WHAT TO DO — Should any entry seem unclear, still set it down exactly as given, along with all the others.

DATA FOR PROCESSING —
__________________________________________________

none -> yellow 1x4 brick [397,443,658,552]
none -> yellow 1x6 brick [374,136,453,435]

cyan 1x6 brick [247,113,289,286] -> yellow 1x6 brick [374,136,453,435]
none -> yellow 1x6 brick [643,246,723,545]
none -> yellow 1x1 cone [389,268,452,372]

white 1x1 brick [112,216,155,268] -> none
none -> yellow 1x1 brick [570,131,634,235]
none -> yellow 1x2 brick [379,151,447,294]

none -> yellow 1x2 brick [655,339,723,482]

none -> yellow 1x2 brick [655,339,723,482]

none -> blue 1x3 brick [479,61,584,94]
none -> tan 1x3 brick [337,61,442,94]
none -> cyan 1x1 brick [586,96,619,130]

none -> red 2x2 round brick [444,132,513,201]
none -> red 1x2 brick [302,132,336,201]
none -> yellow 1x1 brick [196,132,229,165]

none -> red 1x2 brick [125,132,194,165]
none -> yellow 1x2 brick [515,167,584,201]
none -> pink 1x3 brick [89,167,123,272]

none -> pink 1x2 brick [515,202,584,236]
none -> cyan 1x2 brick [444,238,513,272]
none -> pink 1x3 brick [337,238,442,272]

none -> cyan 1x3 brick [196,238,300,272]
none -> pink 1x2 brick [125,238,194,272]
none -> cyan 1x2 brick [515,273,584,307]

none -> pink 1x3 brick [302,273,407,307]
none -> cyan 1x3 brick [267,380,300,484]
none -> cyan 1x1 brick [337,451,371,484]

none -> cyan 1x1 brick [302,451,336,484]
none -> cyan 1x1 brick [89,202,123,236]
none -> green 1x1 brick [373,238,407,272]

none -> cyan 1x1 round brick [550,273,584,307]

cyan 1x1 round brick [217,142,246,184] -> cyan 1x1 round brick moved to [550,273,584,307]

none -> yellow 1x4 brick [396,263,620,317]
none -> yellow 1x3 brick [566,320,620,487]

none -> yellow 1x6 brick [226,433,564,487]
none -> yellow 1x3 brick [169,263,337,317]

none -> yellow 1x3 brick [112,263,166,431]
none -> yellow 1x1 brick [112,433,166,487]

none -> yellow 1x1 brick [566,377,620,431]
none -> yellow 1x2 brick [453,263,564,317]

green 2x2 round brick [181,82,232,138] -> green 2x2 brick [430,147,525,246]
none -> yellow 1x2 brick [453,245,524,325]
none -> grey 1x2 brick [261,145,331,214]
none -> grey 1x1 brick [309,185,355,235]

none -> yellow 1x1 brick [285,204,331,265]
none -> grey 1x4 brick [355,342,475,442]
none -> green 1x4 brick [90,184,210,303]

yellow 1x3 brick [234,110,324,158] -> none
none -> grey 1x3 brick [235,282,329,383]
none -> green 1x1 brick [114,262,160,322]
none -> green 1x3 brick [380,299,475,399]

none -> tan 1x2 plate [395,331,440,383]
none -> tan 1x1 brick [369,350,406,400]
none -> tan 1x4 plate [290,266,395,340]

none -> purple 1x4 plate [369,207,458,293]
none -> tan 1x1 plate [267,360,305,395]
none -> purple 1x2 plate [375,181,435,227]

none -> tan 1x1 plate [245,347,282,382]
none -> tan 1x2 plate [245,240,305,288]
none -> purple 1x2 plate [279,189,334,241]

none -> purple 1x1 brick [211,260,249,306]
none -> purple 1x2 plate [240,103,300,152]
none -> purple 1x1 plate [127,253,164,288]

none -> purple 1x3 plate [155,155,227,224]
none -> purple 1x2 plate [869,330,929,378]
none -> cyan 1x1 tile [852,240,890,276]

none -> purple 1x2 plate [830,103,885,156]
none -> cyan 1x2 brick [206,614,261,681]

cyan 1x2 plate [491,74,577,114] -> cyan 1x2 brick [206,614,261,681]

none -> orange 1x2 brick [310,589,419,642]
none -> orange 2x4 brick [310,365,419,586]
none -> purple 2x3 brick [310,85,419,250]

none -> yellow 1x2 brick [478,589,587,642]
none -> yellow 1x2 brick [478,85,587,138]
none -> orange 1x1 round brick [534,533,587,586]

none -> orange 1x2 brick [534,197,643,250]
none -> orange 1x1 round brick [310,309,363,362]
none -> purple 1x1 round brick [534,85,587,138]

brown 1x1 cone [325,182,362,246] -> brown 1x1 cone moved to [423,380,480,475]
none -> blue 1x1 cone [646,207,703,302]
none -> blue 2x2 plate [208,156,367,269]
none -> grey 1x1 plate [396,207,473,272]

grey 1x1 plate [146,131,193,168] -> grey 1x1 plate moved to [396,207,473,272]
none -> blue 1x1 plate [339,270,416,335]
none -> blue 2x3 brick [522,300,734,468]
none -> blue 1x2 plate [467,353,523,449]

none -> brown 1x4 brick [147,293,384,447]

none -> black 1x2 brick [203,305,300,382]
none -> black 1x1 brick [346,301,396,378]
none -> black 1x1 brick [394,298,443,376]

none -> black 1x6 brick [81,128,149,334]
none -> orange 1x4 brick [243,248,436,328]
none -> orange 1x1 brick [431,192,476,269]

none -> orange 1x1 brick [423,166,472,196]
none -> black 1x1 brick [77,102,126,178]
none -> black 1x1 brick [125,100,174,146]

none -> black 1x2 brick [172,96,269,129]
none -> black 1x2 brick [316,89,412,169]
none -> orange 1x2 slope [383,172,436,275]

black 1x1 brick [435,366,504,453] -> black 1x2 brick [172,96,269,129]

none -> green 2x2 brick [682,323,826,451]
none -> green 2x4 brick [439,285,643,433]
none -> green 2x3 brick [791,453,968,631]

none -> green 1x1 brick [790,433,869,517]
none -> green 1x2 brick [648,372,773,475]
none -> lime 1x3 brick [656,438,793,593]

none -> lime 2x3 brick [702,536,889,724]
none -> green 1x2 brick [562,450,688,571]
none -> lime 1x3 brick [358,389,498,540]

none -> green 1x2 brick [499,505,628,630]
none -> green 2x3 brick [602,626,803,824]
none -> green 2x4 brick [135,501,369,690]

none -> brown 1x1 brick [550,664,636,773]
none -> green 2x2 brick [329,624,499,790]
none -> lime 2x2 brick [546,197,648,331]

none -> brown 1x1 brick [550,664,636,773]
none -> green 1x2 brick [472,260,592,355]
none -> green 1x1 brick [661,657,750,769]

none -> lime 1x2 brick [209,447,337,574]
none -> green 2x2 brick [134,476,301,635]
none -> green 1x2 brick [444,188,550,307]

__________________________________________________

RESPONSE —
none -> yellow 1x4 brick [397,443,658,552]
none -> yellow 1x6 brick [374,136,453,435]

cyan 1x6 brick [247,113,289,286] -> yellow 1x6 brick [374,136,453,435]
none -> yellow 1x6 brick [643,246,723,545]
none -> yellow 1x1 cone [389,268,452,372]

white 1x1 brick [112,216,155,268] -> none
none -> yellow 1x1 brick [570,131,634,235]
none -> yellow 1x2 brick [379,151,447,294]

none -> yellow 1x2 brick [655,339,723,482]

none -> yellow 1x2 brick [655,339,723,482]

none -> blue 1x3 brick [479,61,584,94]
none -> tan 1x3 brick [337,61,442,94]
none -> cyan 1x1 brick [586,96,619,130]

none -> red 2x2 round brick [444,132,513,201]
none -> red 1x2 brick [302,132,336,201]
none -> yellow 1x1 brick [196,132,229,165]

none -> red 1x2 brick [125,132,194,165]
none -> yellow 1x2 brick [515,167,584,201]
none -> pink 1x3 brick [89,167,123,272]

none -> pink 1x2 brick [515,202,584,236]
none -> cyan 1x2 brick [444,238,513,272]
none -> pink 1x3 brick [337,238,442,272]

none -> cyan 1x3 brick [196,238,300,272]
none -> pink 1x2 brick [125,238,194,272]
none -> cyan 1x2 brick [515,273,584,307]

none -> pink 1x3 brick [302,273,407,307]
none -> cyan 1x3 brick [267,380,300,484]
none -> cyan 1x1 brick [337,451,371,484]

none -> cyan 1x1 brick [302,451,336,484]
none -> cyan 1x1 brick [89,202,123,236]
none -> green 1x1 brick [373,238,407,272]

none -> cyan 1x1 round brick [550,273,584,307]

cyan 1x1 round brick [217,142,246,184] -> cyan 1x1 round brick moved to [550,273,584,307]

none -> yellow 1x4 brick [396,263,620,317]
none -> yellow 1x3 brick [566,320,620,487]

none -> yellow 1x6 brick [226,433,564,487]
none -> yellow 1x3 brick [169,263,337,317]

none -> yellow 1x3 brick [112,263,166,431]
none -> yellow 1x1 brick [112,433,166,487]

none -> yellow 1x1 brick [566,377,620,431]
none -> yellow 1x2 brick [453,263,564,317]

green 2x2 round brick [181,82,232,138] -> green 2x2 brick [430,147,525,246]
none -> yellow 1x2 brick [453,245,524,325]
none -> grey 1x2 brick [261,145,331,214]
none -> grey 1x1 brick [309,185,355,235]

none -> yellow 1x1 brick [285,204,331,265]
none -> grey 1x4 brick [355,342,475,442]
none -> green 1x4 brick [90,184,210,303]

yellow 1x3 brick [234,110,324,158] -> none
none -> grey 1x3 brick [235,282,329,383]
none -> green 1x1 brick [114,262,160,322]
none -> green 1x3 brick [380,299,475,399]

none -> tan 1x2 plate [395,331,440,383]
none -> tan 1x1 brick [369,350,406,400]
none -> tan 1x4 plate [290,266,395,340]

none -> purple 1x4 plate [369,207,458,293]
none -> tan 1x1 plate [267,360,305,395]
none -> purple 1x2 plate [375,181,435,227]

none -> tan 1x1 plate [245,347,282,382]
none -> tan 1x2 plate [245,240,305,288]
none -> purple 1x2 plate [279,189,334,241]

none -> purple 1x1 brick [211,260,249,306]
none -> purple 1x2 plate [240,103,300,152]
none -> purple 1x1 plate [127,253,164,288]

none -> purple 1x3 plate [155,155,227,224]
none -> purple 1x2 plate [869,330,929,378]
none -> cyan 1x1 tile [852,240,890,276]

none -> purple 1x2 plate [830,103,885,156]
none -> cyan 1x2 brick [206,614,261,681]

cyan 1x2 plate [491,74,577,114] -> cyan 1x2 brick [206,614,261,681]

none -> orange 1x2 brick [310,589,419,642]
none -> orange 2x4 brick [310,365,419,586]
none -> purple 2x3 brick [310,85,419,250]

none -> yellow 1x2 brick [478,589,587,642]
none -> yellow 1x2 brick [478,85,587,138]
none -> orange 1x1 round brick [534,533,587,586]

none -> orange 1x2 brick [534,197,643,250]
none -> orange 1x1 round brick [310,309,363,362]
none -> purple 1x1 round brick [534,85,587,138]

brown 1x1 cone [325,182,362,246] -> brown 1x1 cone moved to [423,380,480,475]
none -> blue 1x1 cone [646,207,703,302]
none -> blue 2x2 plate [208,156,367,269]
none -> grey 1x1 plate [396,207,473,272]

grey 1x1 plate [146,131,193,168] -> grey 1x1 plate moved to [396,207,473,272]
none -> blue 1x1 plate [339,270,416,335]
none -> blue 2x3 brick [522,300,734,468]
none -> blue 1x2 plate [467,353,523,449]

none -> brown 1x4 brick [147,293,384,447]

none -> black 1x2 brick [203,305,300,382]
none -> black 1x1 brick [346,301,396,378]
none -> black 1x1 brick [394,298,443,376]

none -> black 1x6 brick [81,128,149,334]
none -> orange 1x4 brick [243,248,436,328]
none -> orange 1x1 brick [431,192,476,269]

none -> orange 1x1 brick [423,166,472,196]
none -> black 1x1 brick [77,102,126,178]
none -> black 1x1 brick [125,100,174,146]

none -> black 1x2 brick [172,96,269,129]
none -> black 1x2 brick [316,89,412,169]
none -> orange 1x2 slope [383,172,436,275]

black 1x1 brick [435,366,504,453] -> black 1x2 brick [172,96,269,129]

none -> green 2x2 brick [682,323,826,451]
none -> green 2x4 brick [439,285,643,433]
none -> green 2x3 brick [791,453,968,631]

none -> green 1x1 brick [790,433,869,517]
none -> green 1x2 brick [648,372,773,475]
none -> lime 1x3 brick [656,438,793,593]

none -> lime 2x3 brick [702,536,889,724]
none -> green 1x2 brick [562,450,688,571]
none -> lime 1x3 brick [358,389,498,540]

none -> green 1x2 brick [499,505,628,630]
none -> green 2x3 brick [602,626,803,824]
none -> green 2x4 brick [135,501,369,690]

none -> brown 1x1 brick [550,664,636,773]
none -> green 2x2 brick [329,624,499,790]
none -> lime 2x2 brick [546,197,648,331]

none -> brown 1x1 brick [550,664,636,773]
none -> green 1x2 brick [472,260,592,355]
none -> green 1x1 brick [661,657,750,769]

none -> lime 1x2 brick [209,447,337,574]
none -> green 2x2 brick [134,476,301,635]
none -> green 1x2 brick [444,188,550,307]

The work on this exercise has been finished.